=== Input material ===

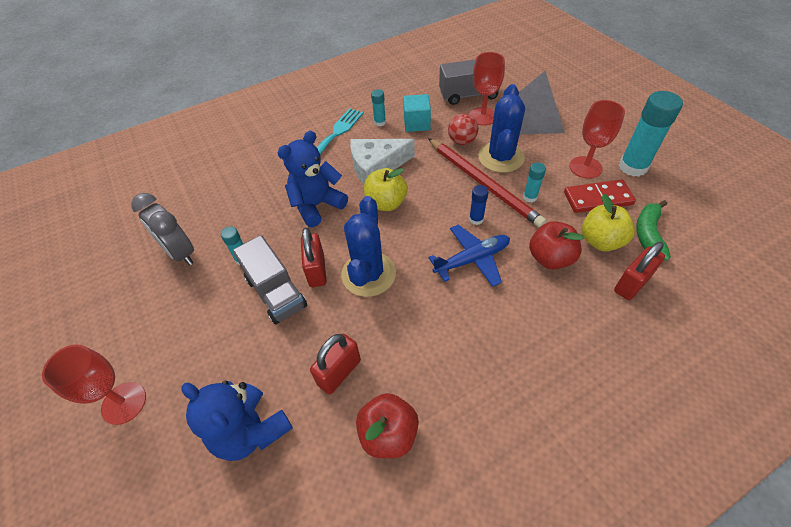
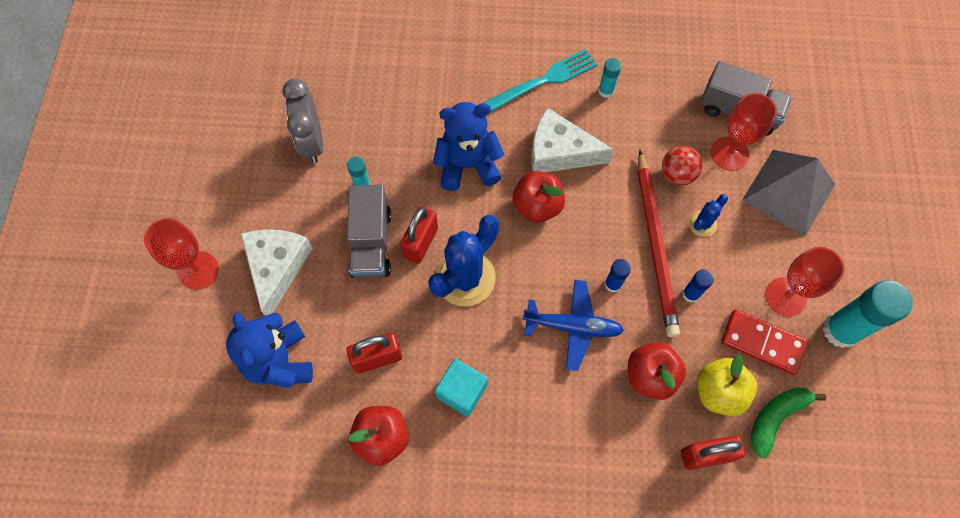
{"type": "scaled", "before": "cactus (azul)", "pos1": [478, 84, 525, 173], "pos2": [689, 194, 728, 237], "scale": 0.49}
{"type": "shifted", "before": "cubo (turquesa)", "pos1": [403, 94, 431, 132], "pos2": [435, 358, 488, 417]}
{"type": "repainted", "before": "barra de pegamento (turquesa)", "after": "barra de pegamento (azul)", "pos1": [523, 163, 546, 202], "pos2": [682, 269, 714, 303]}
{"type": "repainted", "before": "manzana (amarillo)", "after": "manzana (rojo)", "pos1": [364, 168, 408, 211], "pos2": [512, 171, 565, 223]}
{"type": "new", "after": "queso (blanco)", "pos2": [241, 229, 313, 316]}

===

The task
Transcribe all of the data above verbatim but omit every picture.

Output for this exercise
{"type": "scaled", "before": "cactus (azul)", "pos1": [478, 84, 525, 173], "pos2": [689, 194, 728, 237], "scale": 0.49}
{"type": "shifted", "before": "cubo (turquesa)", "pos1": [403, 94, 431, 132], "pos2": [435, 358, 488, 417]}
{"type": "repainted", "before": "barra de pegamento (turquesa)", "after": "barra de pegamento (azul)", "pos1": [523, 163, 546, 202], "pos2": [682, 269, 714, 303]}
{"type": "repainted", "before": "manzana (amarillo)", "after": "manzana (rojo)", "pos1": [364, 168, 408, 211], "pos2": [512, 171, 565, 223]}
{"type": "new", "after": "queso (blanco)", "pos2": [241, 229, 313, 316]}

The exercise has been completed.